» Task requirements
Write out the lines of the records below as a numbered list, omitting the blank lines.

═════ Source material ═════

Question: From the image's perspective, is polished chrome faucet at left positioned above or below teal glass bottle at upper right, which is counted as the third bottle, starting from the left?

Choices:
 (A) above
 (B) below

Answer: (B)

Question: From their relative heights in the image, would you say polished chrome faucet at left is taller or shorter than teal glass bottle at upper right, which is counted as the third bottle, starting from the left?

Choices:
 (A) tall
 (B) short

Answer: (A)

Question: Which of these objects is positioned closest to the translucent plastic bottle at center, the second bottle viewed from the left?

═════

» Task result
1. Question: From the image's perspective, is polished chrome faucet at left positioned above or below teal glass bottle at upper right, which is counted as the third bottle, starting from the left?
2. Choices:
3.  (A) above
4.  (B) below
5. Answer: (B)
6. Question: From their relative heights in the image, would you say polished chrome faucet at left is taller or shorter than teal glass bottle at upper right, which is counted as the third bottle, starting from the left?
7. Choices:
8.  (A) tall
9.  (B) short
10. Answer: (A)
11. Question: Which of these objects is positioned closest to the translucent plastic bottle at center, the second bottle viewed from the left?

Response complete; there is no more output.